→ **DATA EXTRACTS**
══════════════════════════════

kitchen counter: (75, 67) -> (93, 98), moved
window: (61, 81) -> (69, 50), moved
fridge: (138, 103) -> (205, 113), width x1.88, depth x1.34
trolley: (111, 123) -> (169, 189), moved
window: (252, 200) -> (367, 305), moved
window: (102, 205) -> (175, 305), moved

══════════════════════════════

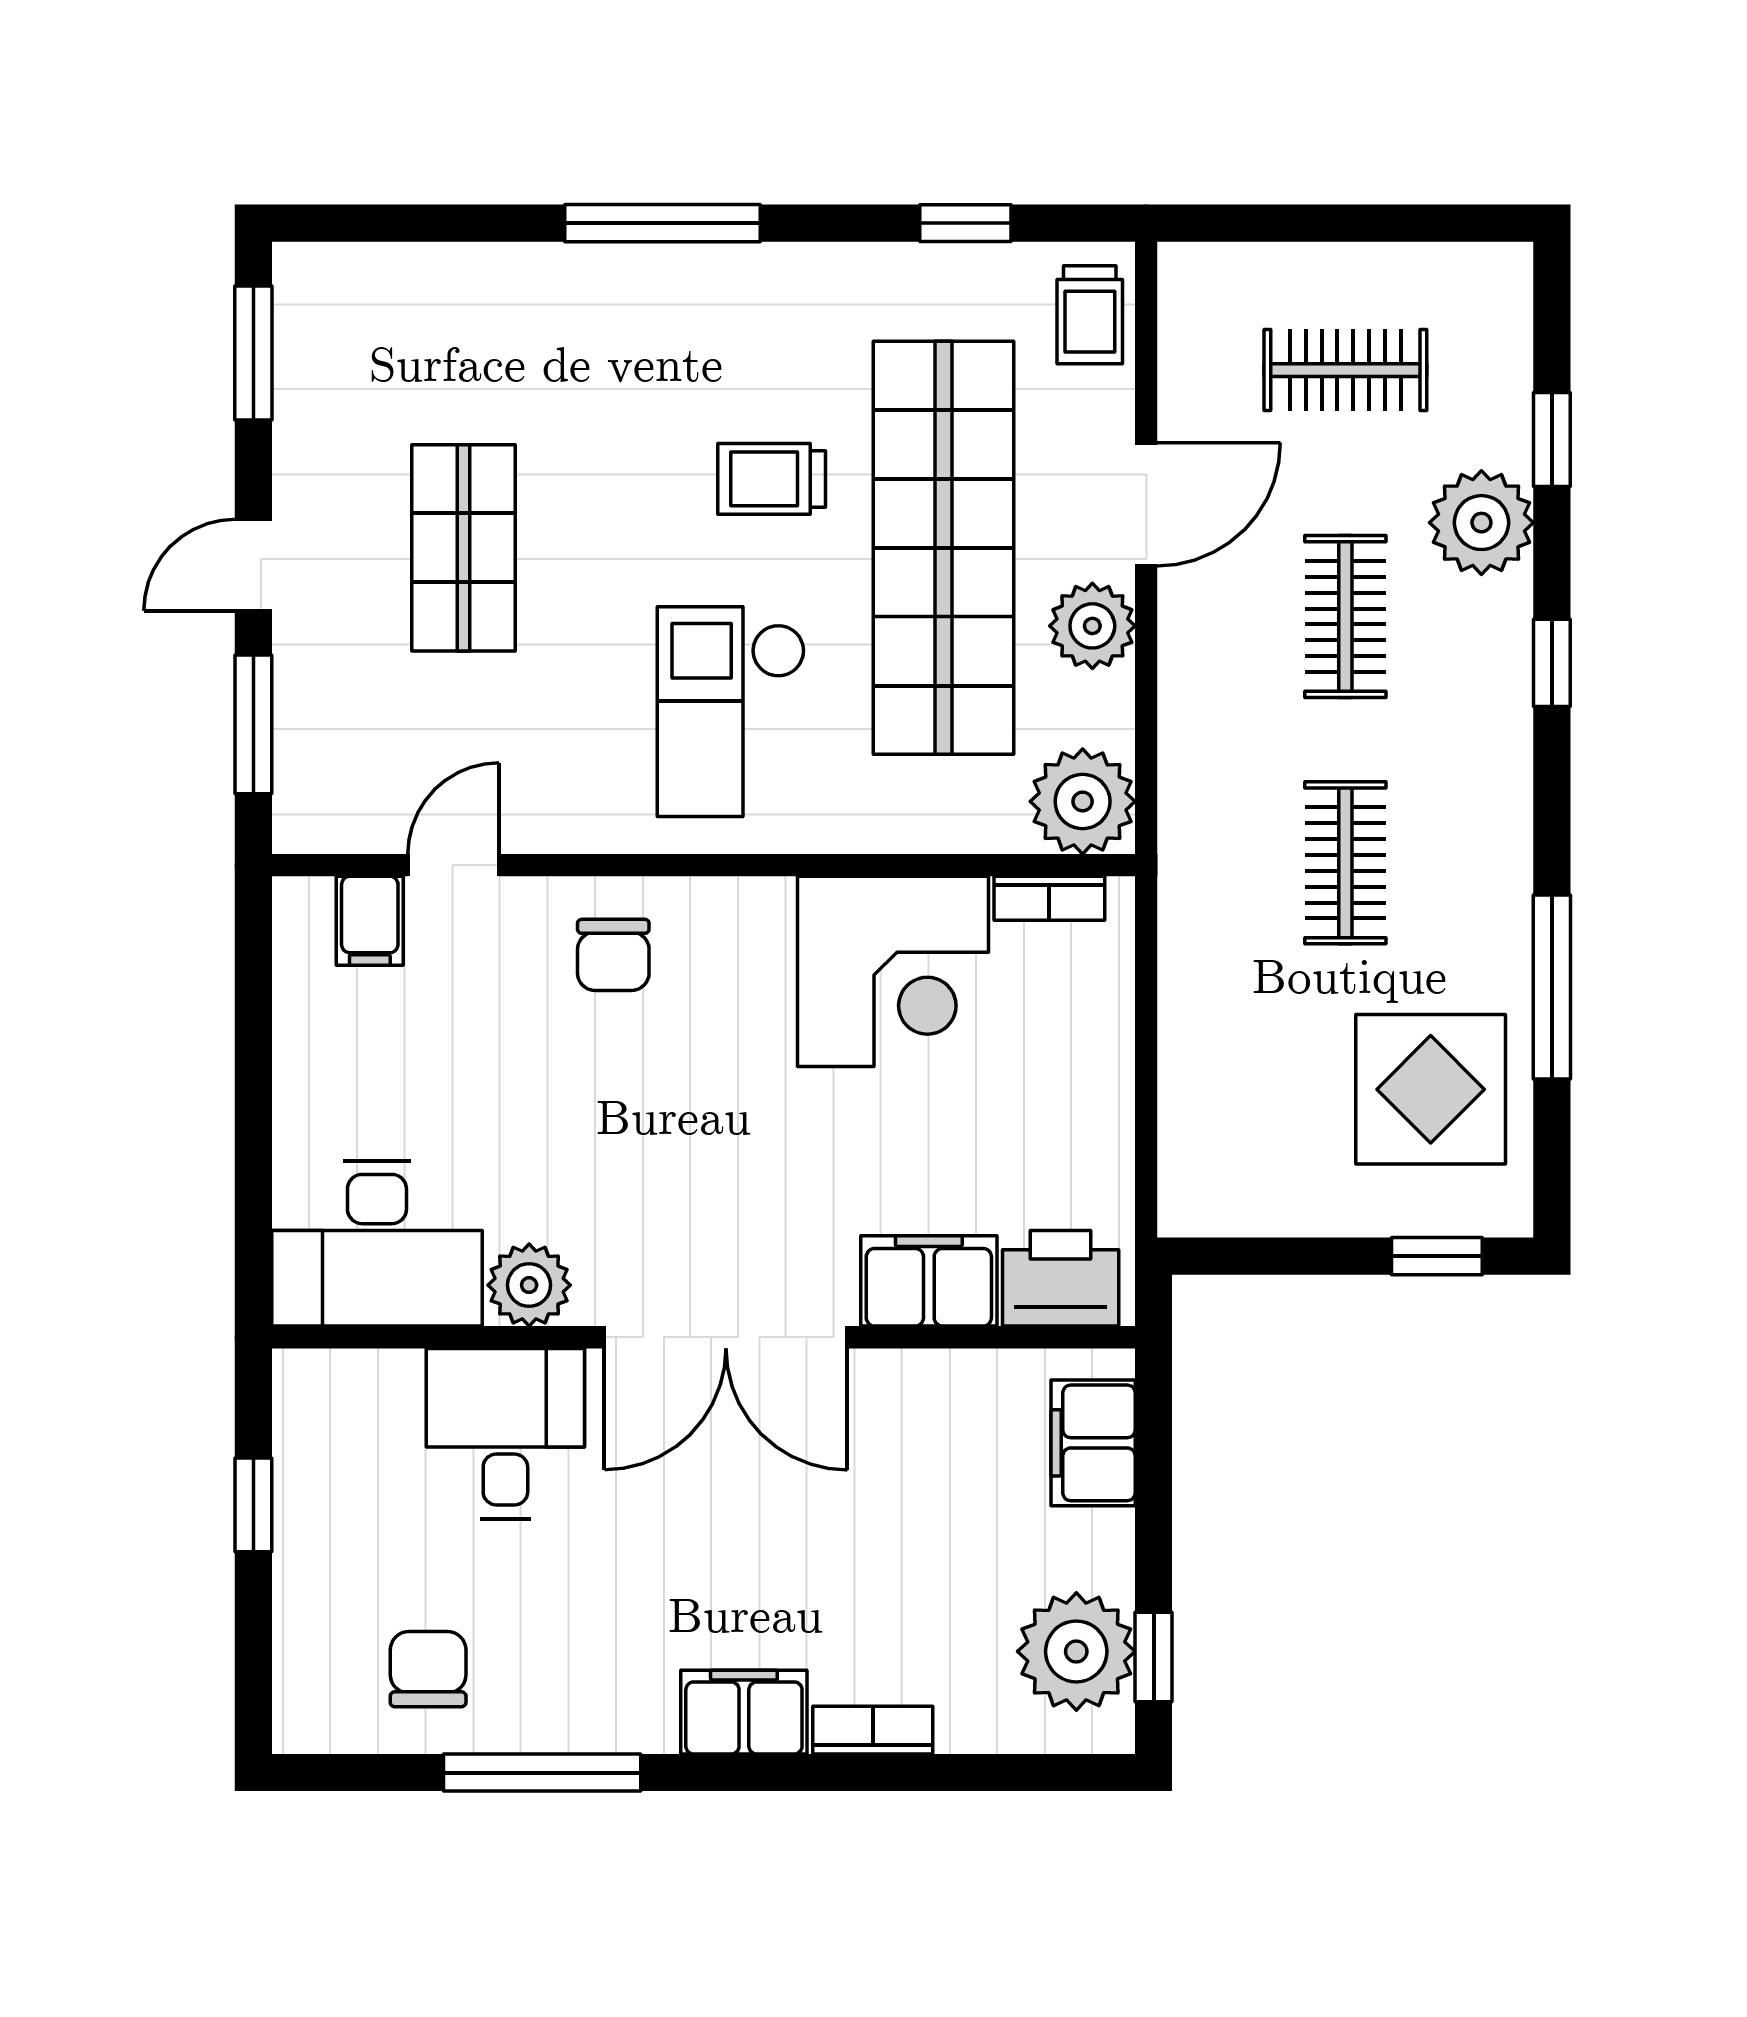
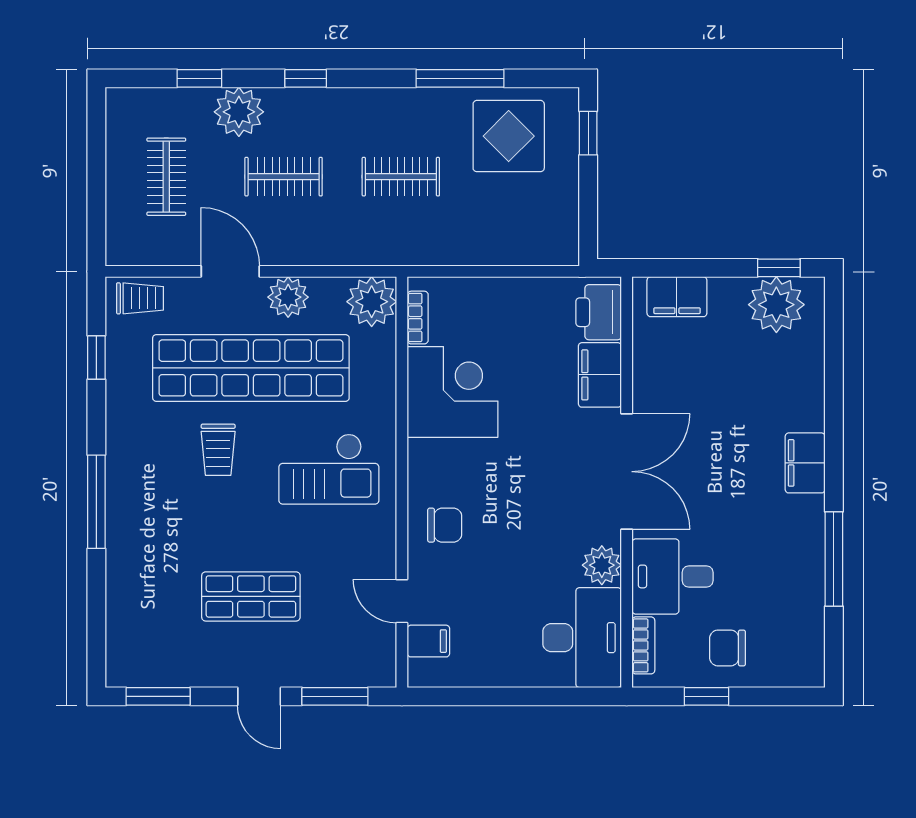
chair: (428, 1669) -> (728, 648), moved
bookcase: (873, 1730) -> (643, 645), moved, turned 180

══════════════════════════════

→ **EXERCISE AIM**
Please give an exact copy of the lines above, beginning with the line containing "window: (61, 81) -> (69, 50), moved" and running through the line containing "window: (102, 205) -> (175, 305), moved", and of no other lines.

→ **SOLVED EXERCISE**
window: (61, 81) -> (69, 50), moved
fridge: (138, 103) -> (205, 113), width x1.88, depth x1.34
trolley: (111, 123) -> (169, 189), moved
window: (252, 200) -> (367, 305), moved
window: (102, 205) -> (175, 305), moved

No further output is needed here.